> _Action item_:
Repeat exactly, and nothing more, the lines from the one that includes "V1: AC 230V (AC1, AC2) -> AC 10mV (AC1, AC2)" through the final line of the entries; skip the pictures.

'''

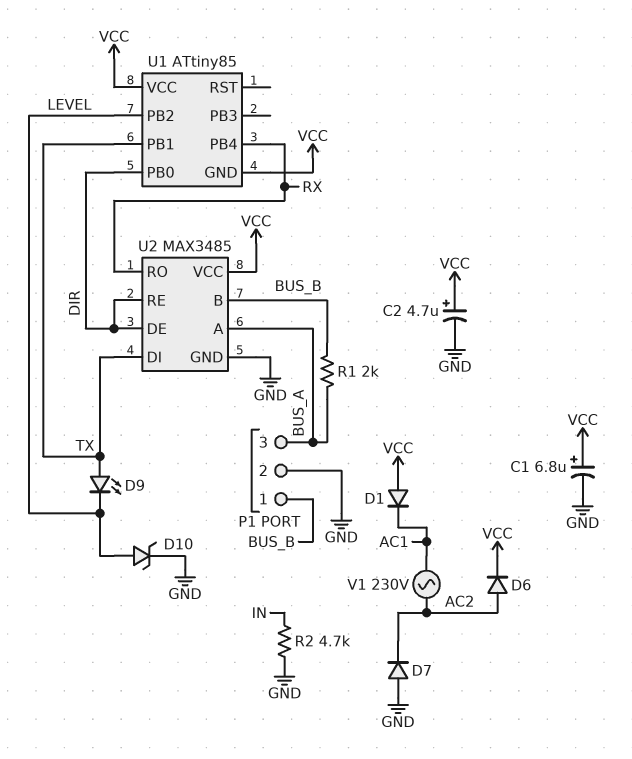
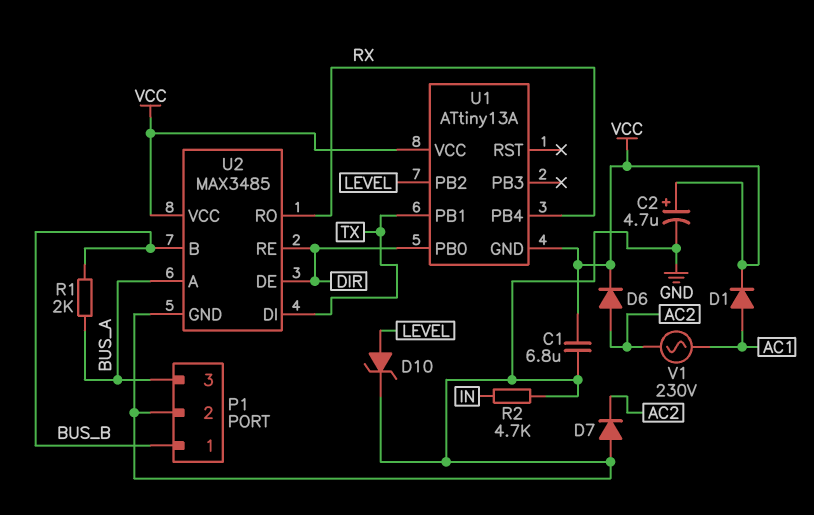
C1: 6.8uF (plus VCC, minus GND) -> 6.8uF (GND, VCC)
D1: diode (A VCC, K AC1) -> diode (A AC1, K VCC)
D9: LED (A TX, K LEVEL) -> none
U1: ATtiny85 -> ATtiny13A

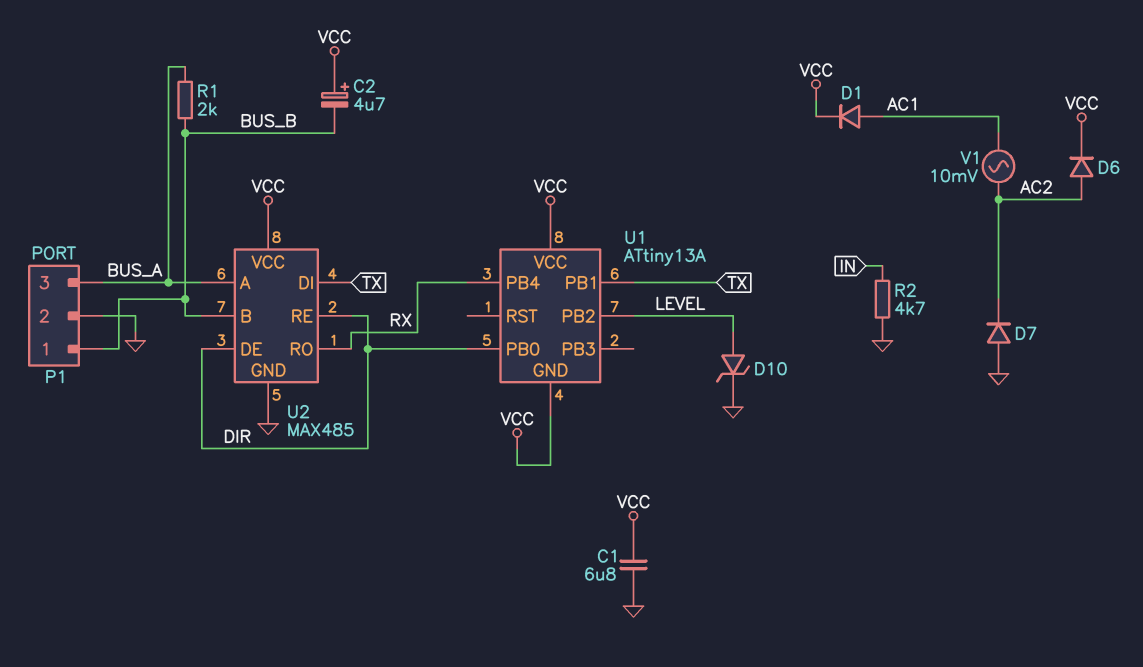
C2: 4.7uF (plus VCC, minus GND) -> 4.7uF (plus VCC, minus BUS_B)
U2: MAX3485 -> MAX485
V1: AC 230V (AC1, AC2) -> AC 10mV (AC1, AC2)

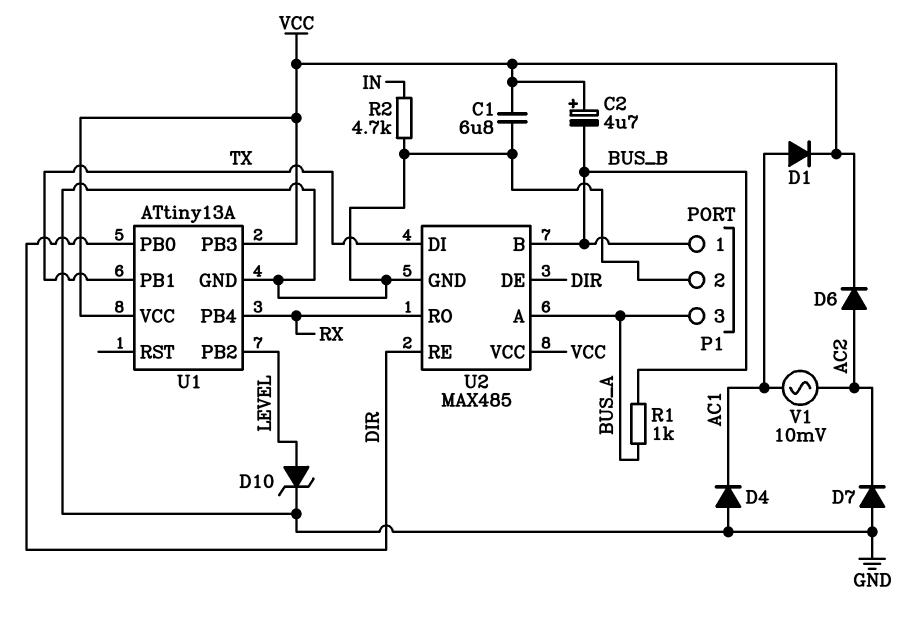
D4: none -> diode (A GND, K AC1)
R1: 2k (BUS_A, BUS_B) -> 1k (BUS_A, BUS_B)
U1 pin GND: VCC -> GND
U1 pin PB3: none -> VCC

'''

> _Answer below_:
V1: AC 230V (AC1, AC2) -> AC 10mV (AC1, AC2)

D4: none -> diode (A GND, K AC1)
R1: 2k (BUS_A, BUS_B) -> 1k (BUS_A, BUS_B)
U1 pin GND: VCC -> GND
U1 pin PB3: none -> VCC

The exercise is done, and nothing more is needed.